TO DO: A single number is the expected answer: the count of lines in the records below that contain "none".

EXCERPTED RECORDS:
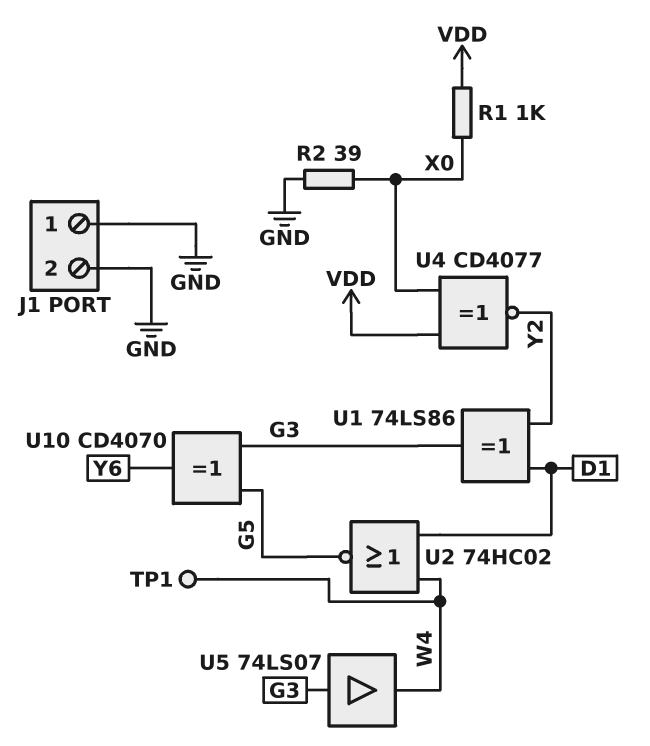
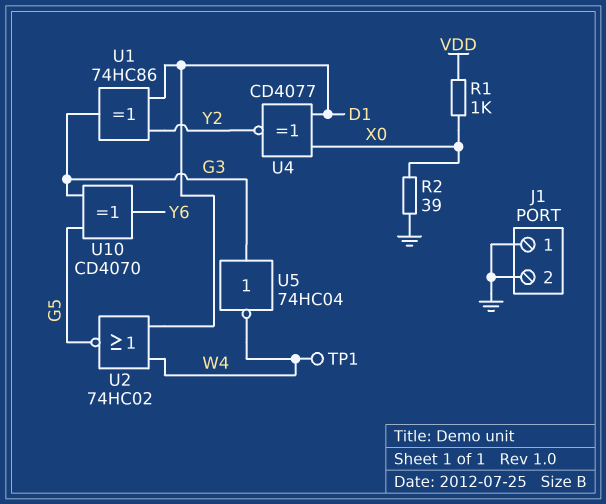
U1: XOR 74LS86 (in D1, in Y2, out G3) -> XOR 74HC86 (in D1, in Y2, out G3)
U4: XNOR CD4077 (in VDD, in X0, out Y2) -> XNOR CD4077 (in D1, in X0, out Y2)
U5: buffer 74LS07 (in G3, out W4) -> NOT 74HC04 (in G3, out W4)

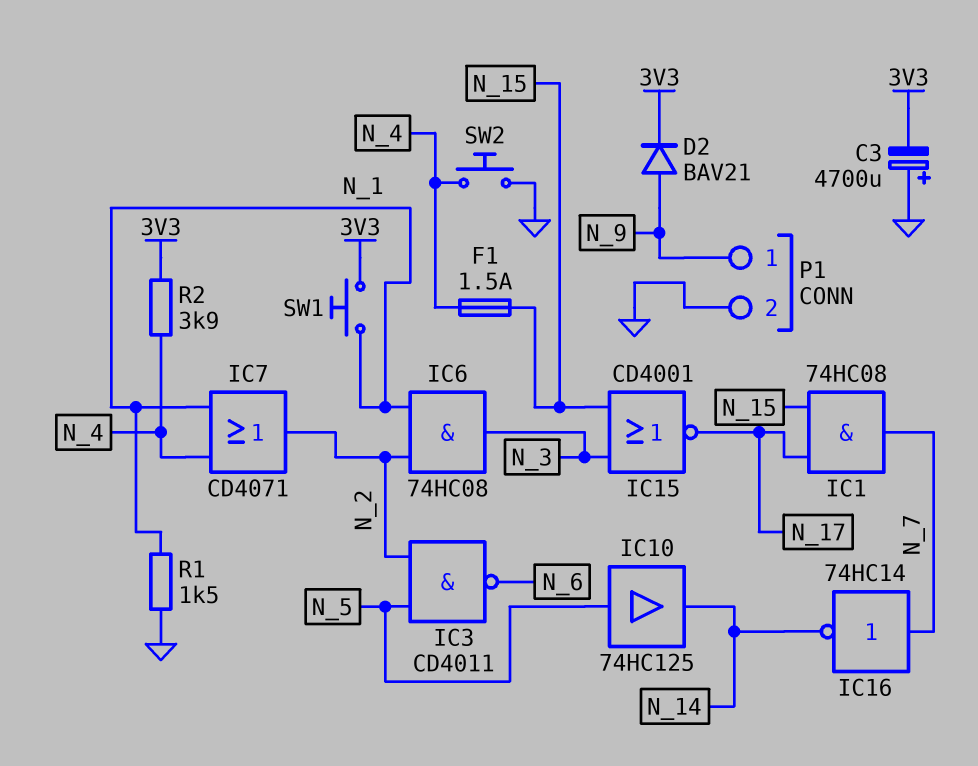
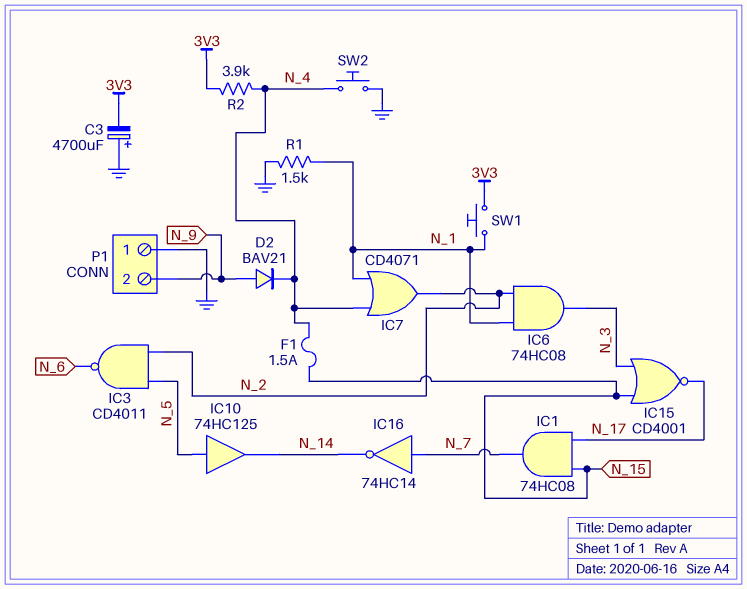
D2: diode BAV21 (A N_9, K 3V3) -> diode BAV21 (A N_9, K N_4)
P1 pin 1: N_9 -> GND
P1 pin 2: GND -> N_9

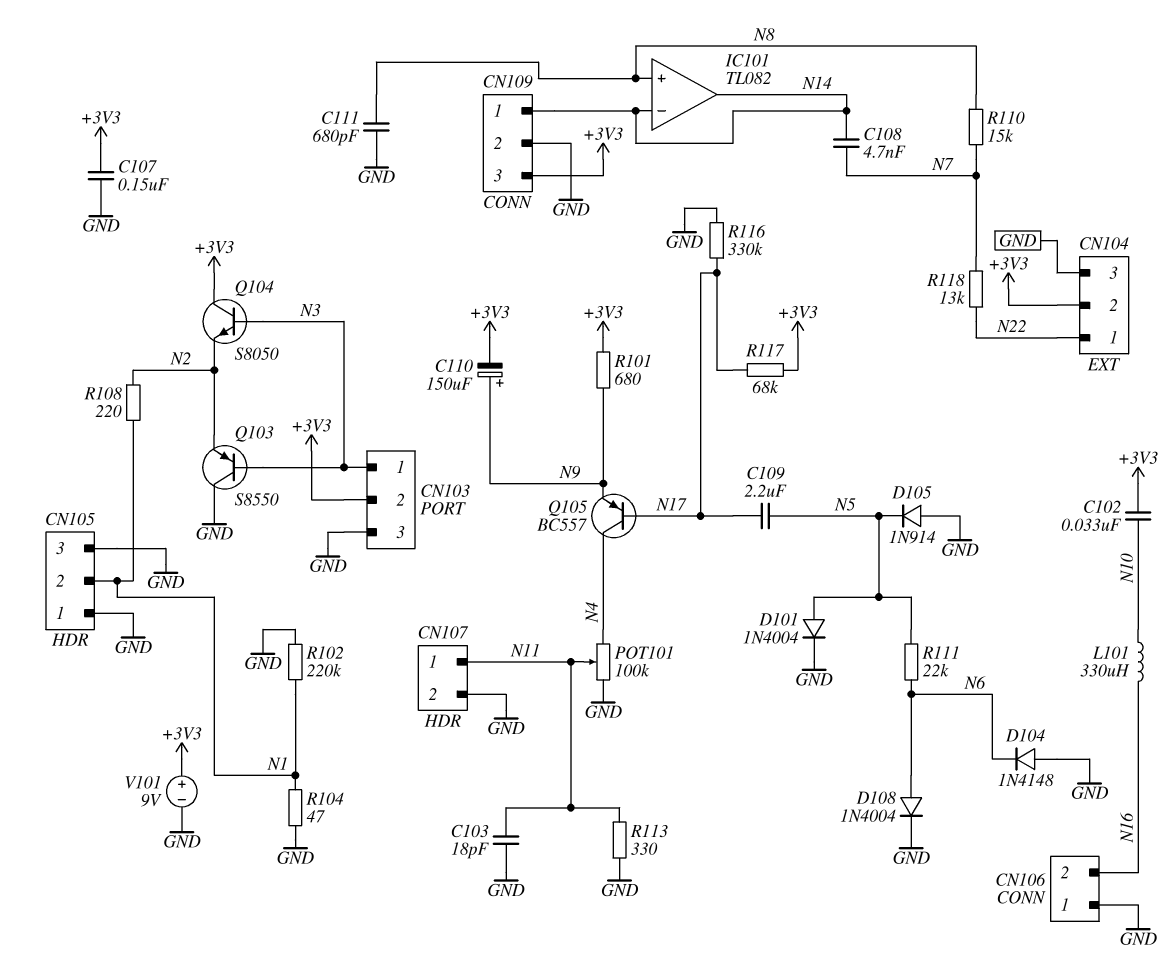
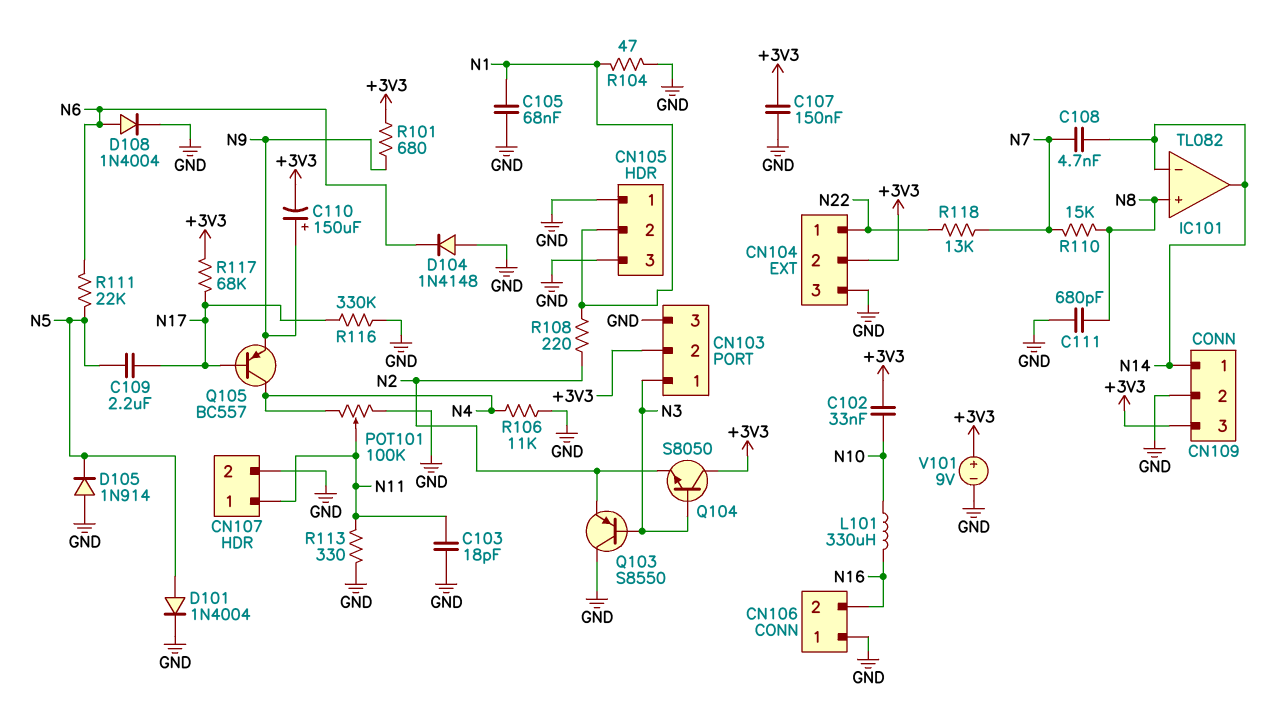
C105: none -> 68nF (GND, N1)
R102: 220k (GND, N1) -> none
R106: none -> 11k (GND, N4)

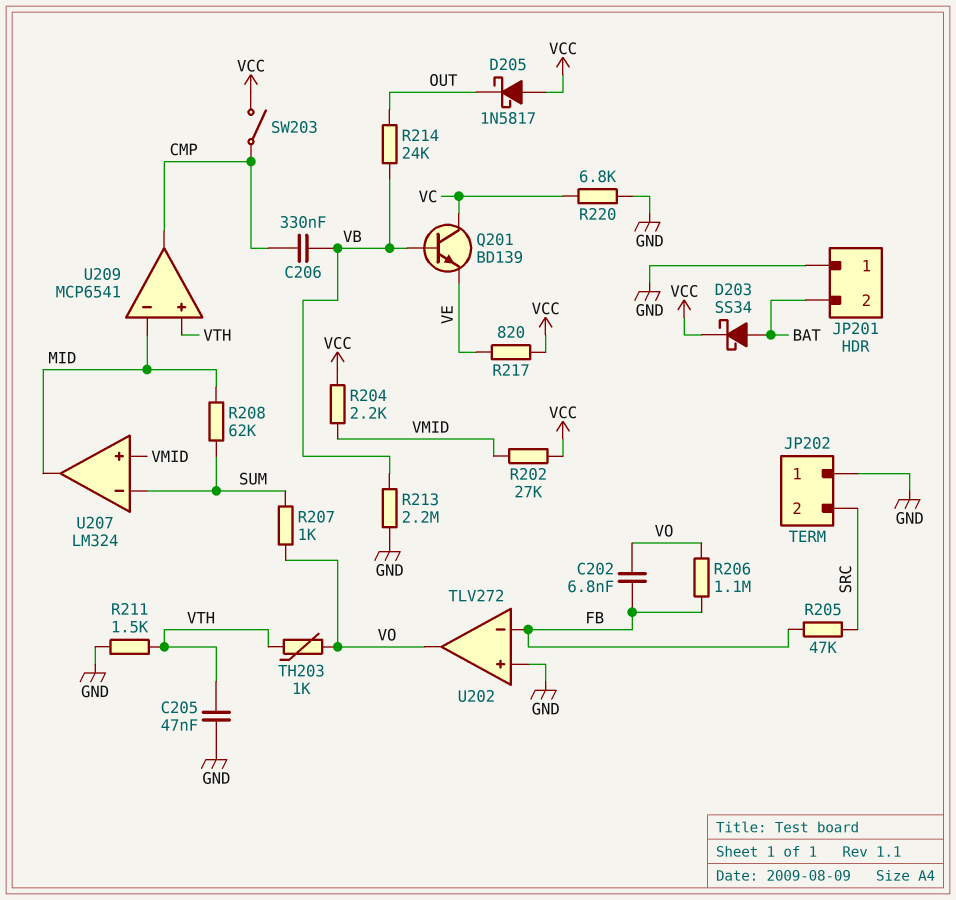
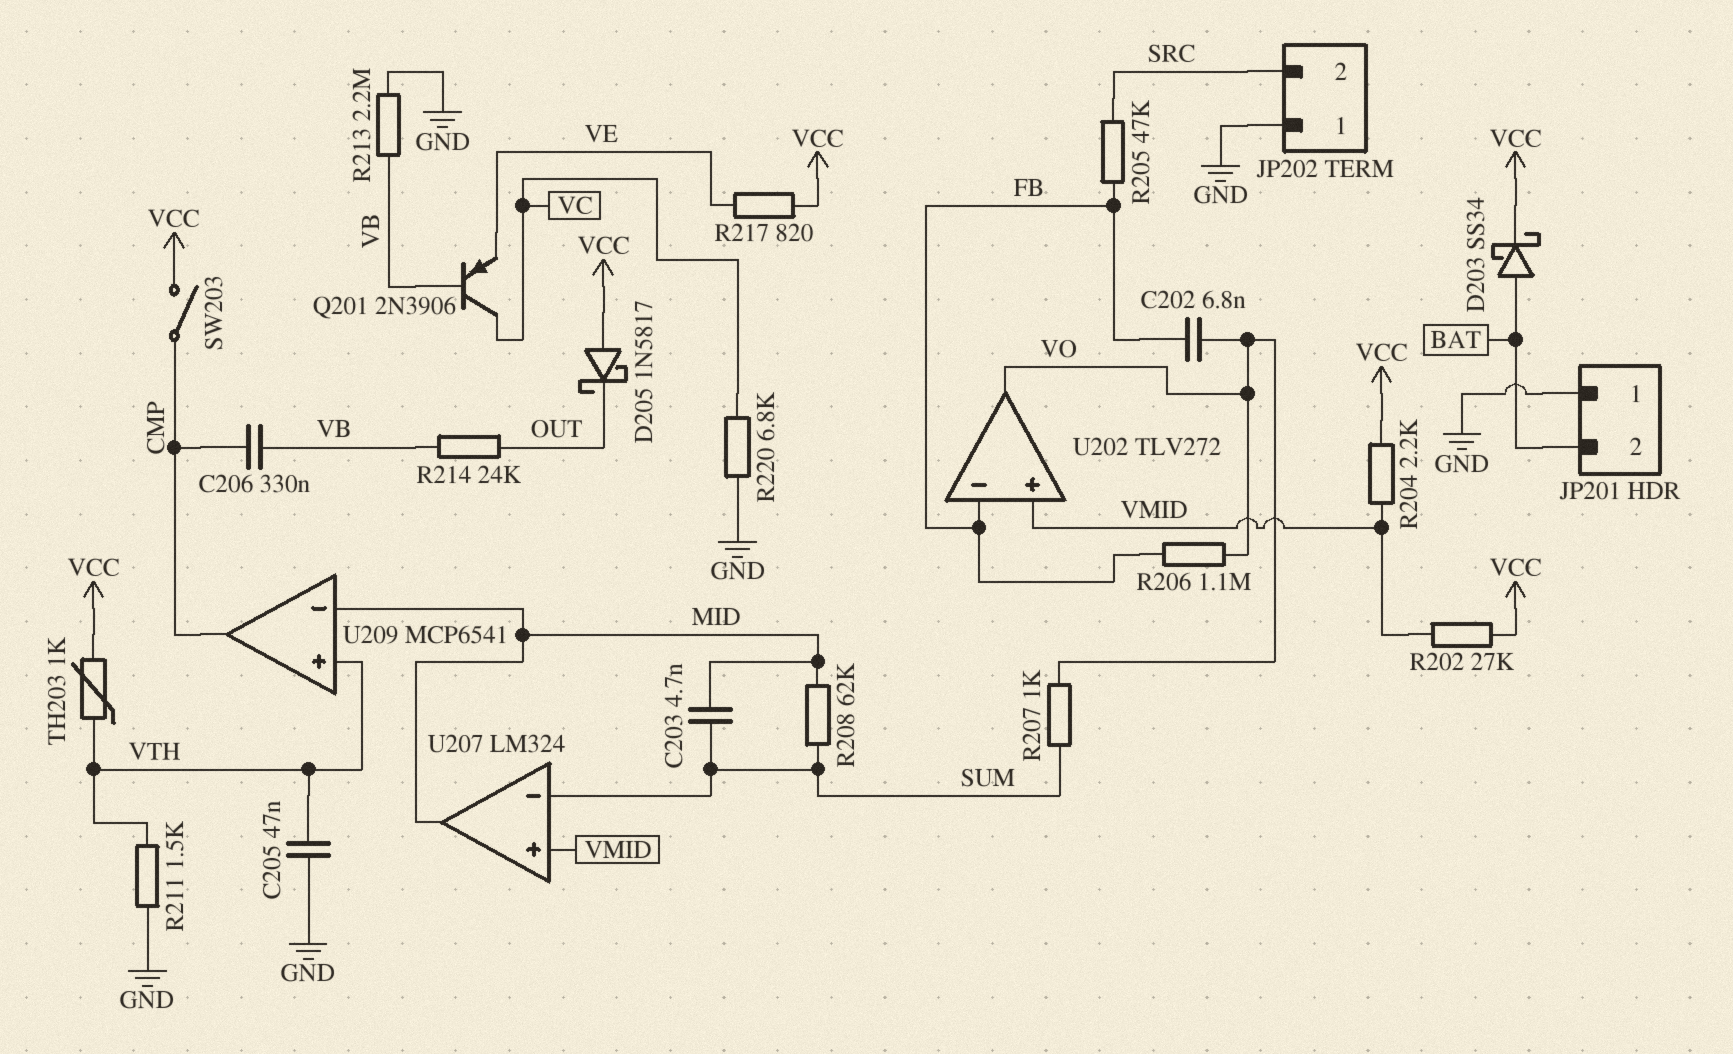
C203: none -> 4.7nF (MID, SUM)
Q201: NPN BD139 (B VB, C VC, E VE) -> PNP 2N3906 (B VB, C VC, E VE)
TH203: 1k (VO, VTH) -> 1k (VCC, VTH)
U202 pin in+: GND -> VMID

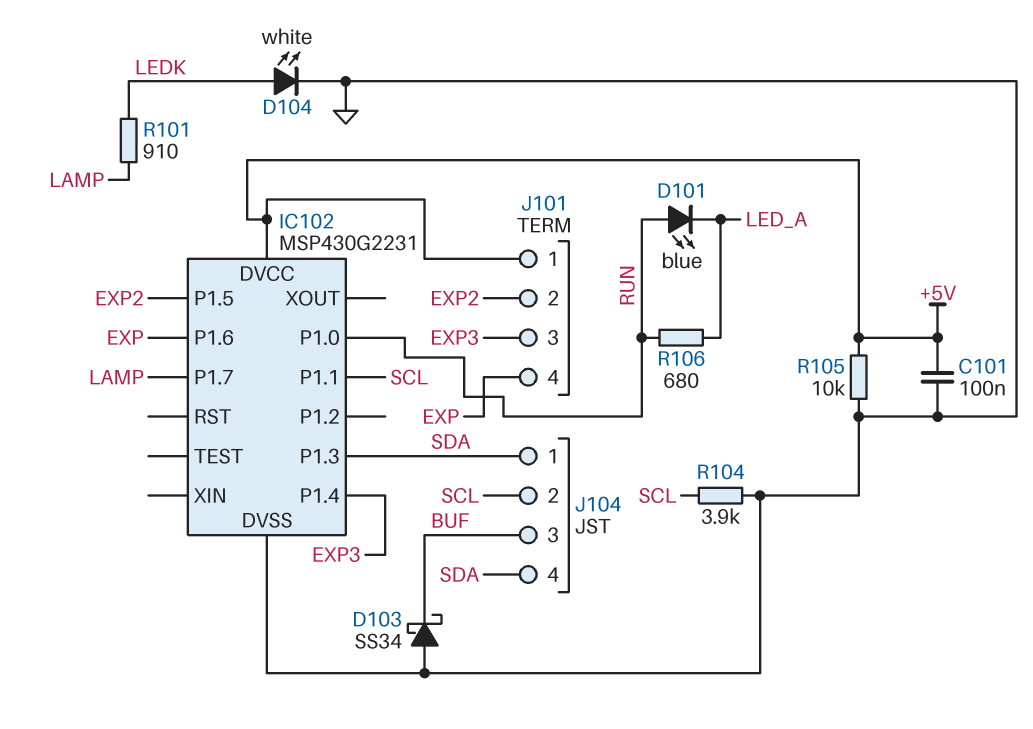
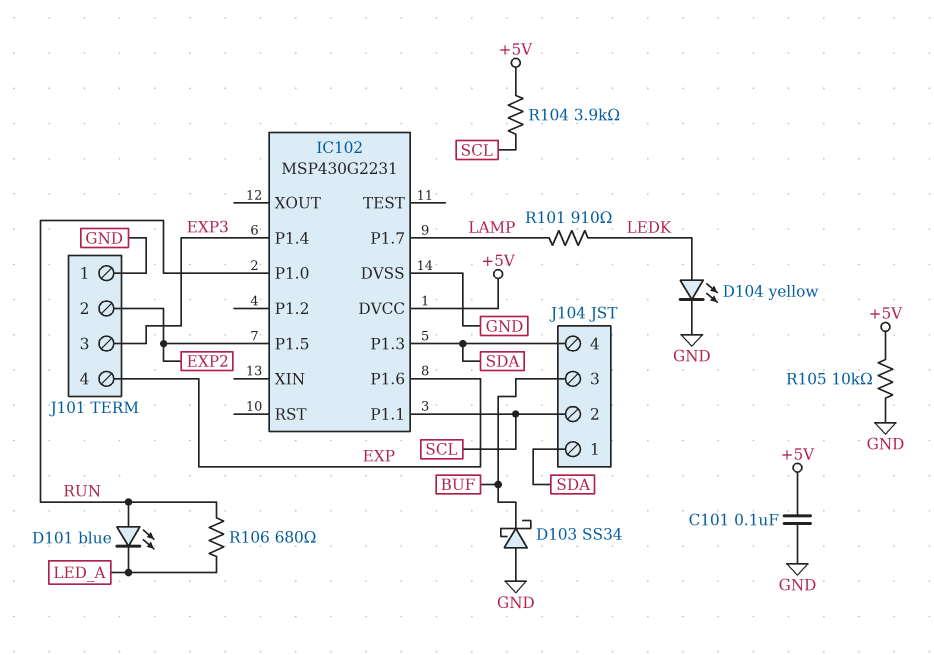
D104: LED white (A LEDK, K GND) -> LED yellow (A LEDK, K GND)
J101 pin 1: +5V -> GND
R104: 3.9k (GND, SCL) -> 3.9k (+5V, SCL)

YOUR RESPONSE: 4